(Stored items)
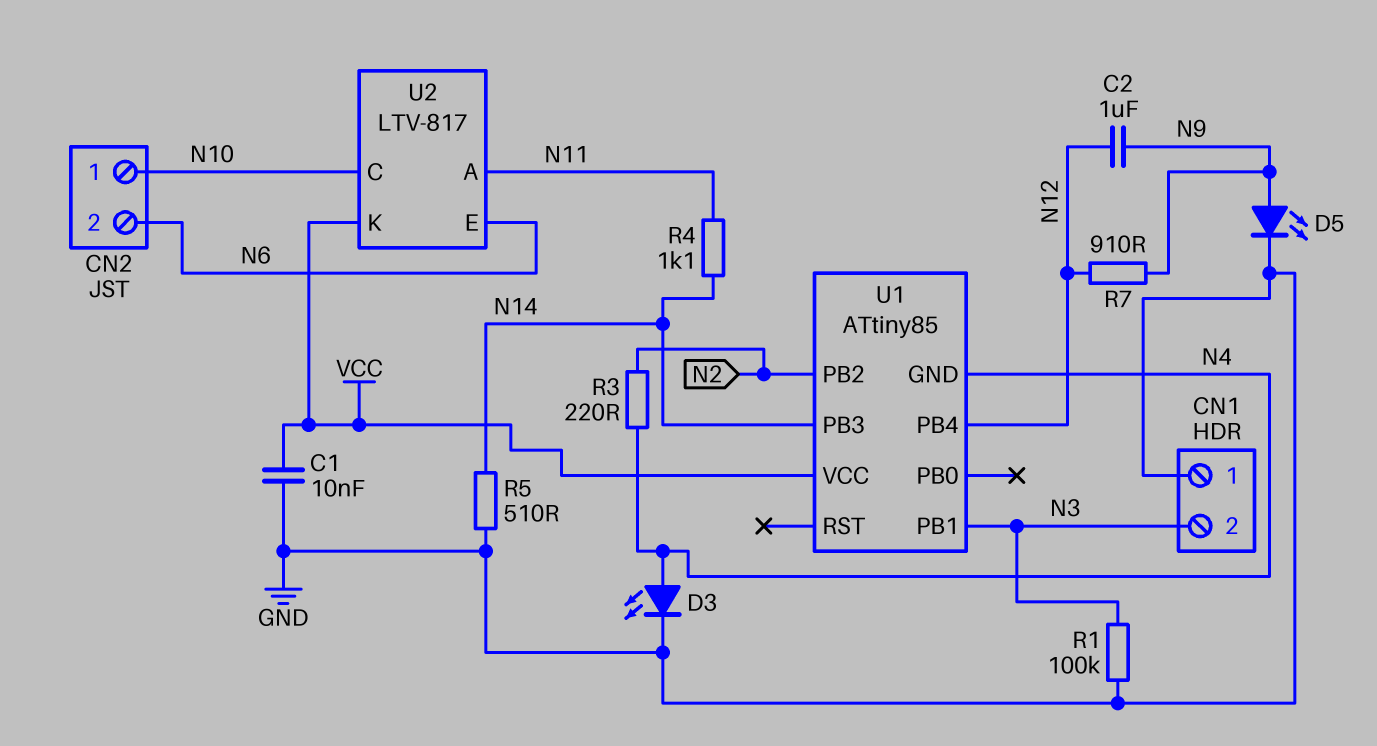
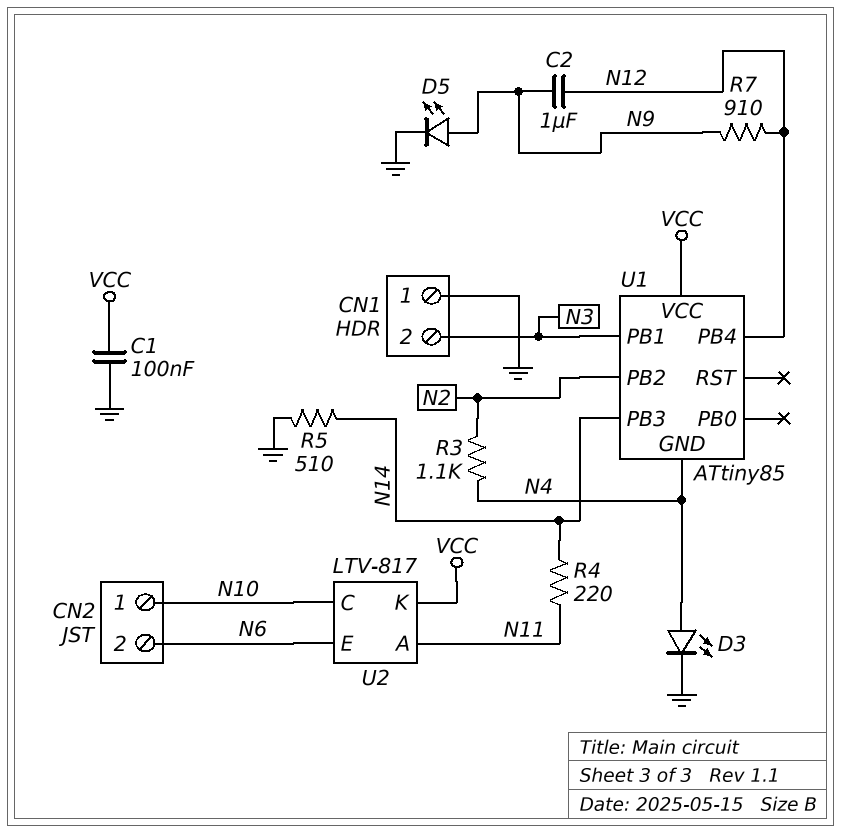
C1: 10nF (GND, VCC) -> 100nF (GND, VCC)
R1: 100k (GND, N3) -> none
R3: 220 (N2, N4) -> 1.1k (N2, N4)
R4: 1.1k (N11, N14) -> 220 (N11, N14)

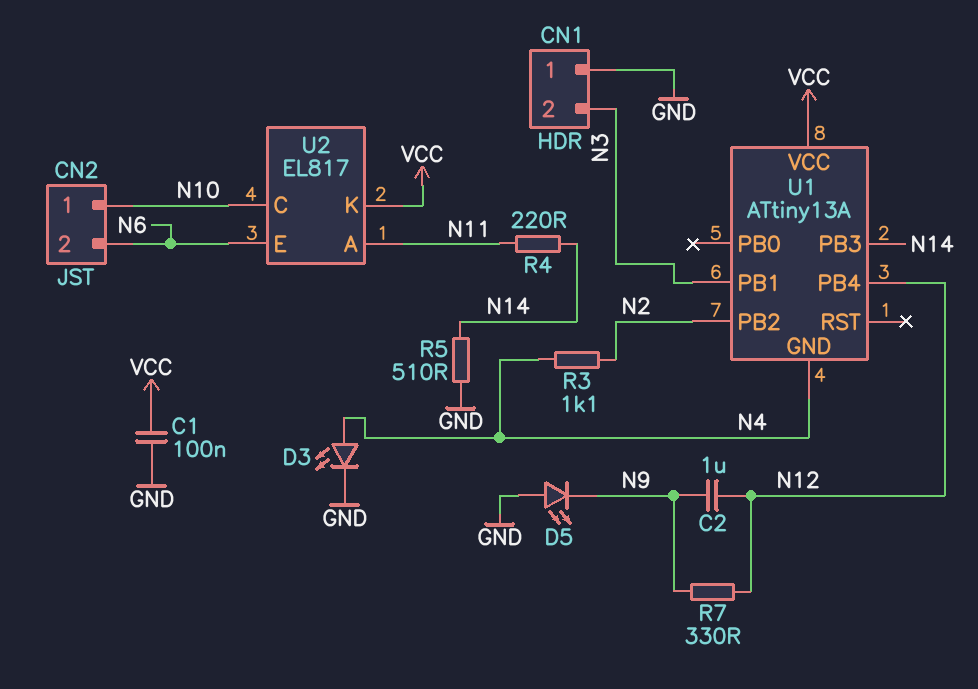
D5: LED (A N9, K GND) -> LED (A GND, K N9)
R7: 910 (N9, N12) -> 330 (N9, N12)
U1: ATtiny85 -> ATtiny13A
U2: LTV-817 -> EL817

## WORK ITEM
A verbatim copy of all the records, minus the pictures, is the expected answer.

## TASK RESPONSE
C1: 10nF (GND, VCC) -> 100nF (GND, VCC)
R1: 100k (GND, N3) -> none
R3: 220 (N2, N4) -> 1.1k (N2, N4)
R4: 1.1k (N11, N14) -> 220 (N11, N14)

D5: LED (A N9, K GND) -> LED (A GND, K N9)
R7: 910 (N9, N12) -> 330 (N9, N12)
U1: ATtiny85 -> ATtiny13A
U2: LTV-817 -> EL817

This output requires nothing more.